(Before-and-after object lists)
______
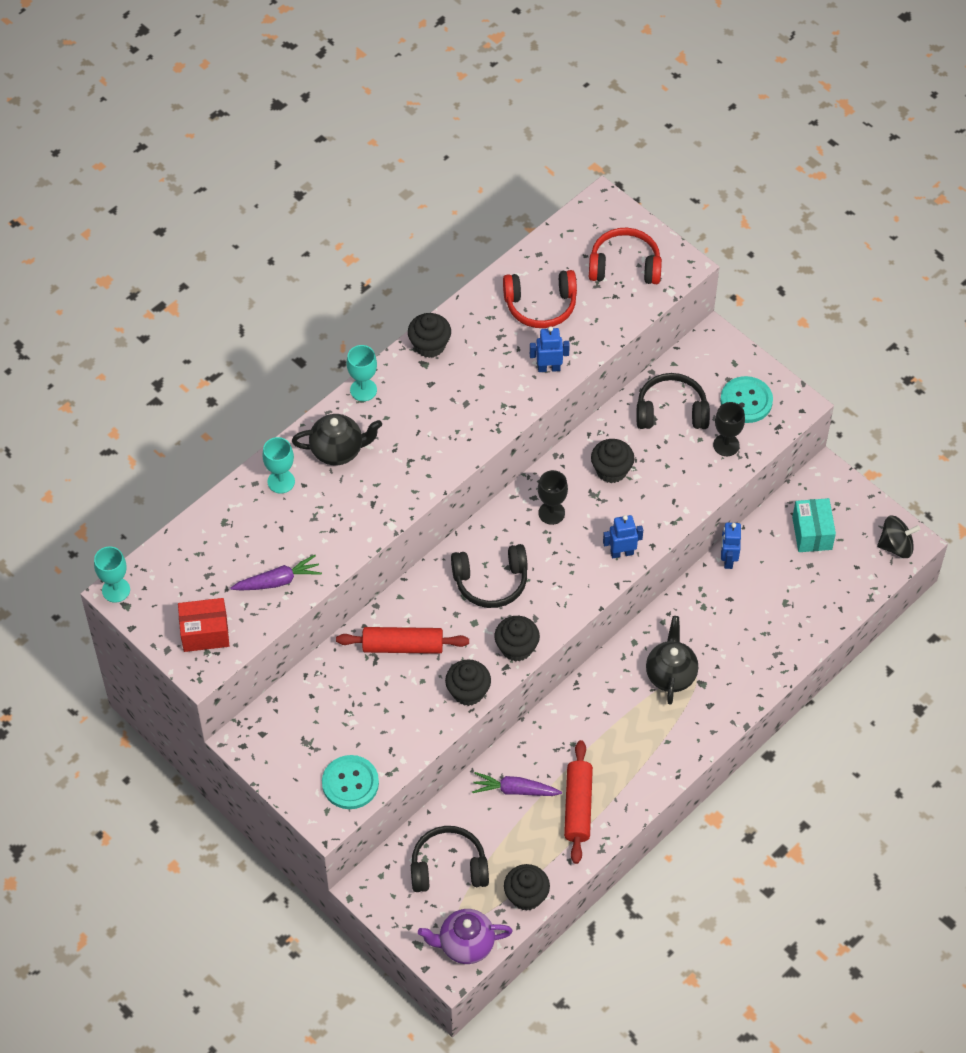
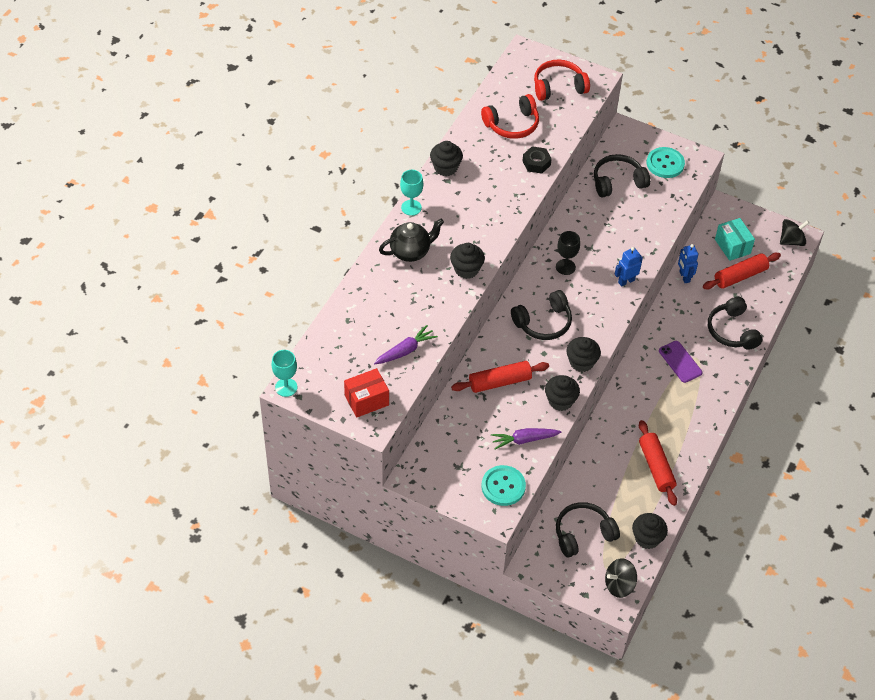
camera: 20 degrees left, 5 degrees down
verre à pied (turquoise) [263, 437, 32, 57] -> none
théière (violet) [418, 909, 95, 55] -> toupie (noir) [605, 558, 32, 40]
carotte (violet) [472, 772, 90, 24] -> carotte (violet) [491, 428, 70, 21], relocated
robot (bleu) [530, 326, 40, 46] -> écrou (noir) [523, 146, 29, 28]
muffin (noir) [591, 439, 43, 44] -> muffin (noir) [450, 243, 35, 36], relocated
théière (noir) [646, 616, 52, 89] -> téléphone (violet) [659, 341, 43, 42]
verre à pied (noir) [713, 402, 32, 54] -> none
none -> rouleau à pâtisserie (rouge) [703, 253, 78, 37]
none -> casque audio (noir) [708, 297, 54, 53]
______
» Problem statement: Extract every line from the one containing "robot (bleu) [530, 326, 40, 46]" through the last line of the data, inclusive, exactly as written.

» Your response:
robot (bleu) [530, 326, 40, 46] -> écrou (noir) [523, 146, 29, 28]
muffin (noir) [591, 439, 43, 44] -> muffin (noir) [450, 243, 35, 36], relocated
théière (noir) [646, 616, 52, 89] -> téléphone (violet) [659, 341, 43, 42]
verre à pied (noir) [713, 402, 32, 54] -> none
none -> rouleau à pâtisserie (rouge) [703, 253, 78, 37]
none -> casque audio (noir) [708, 297, 54, 53]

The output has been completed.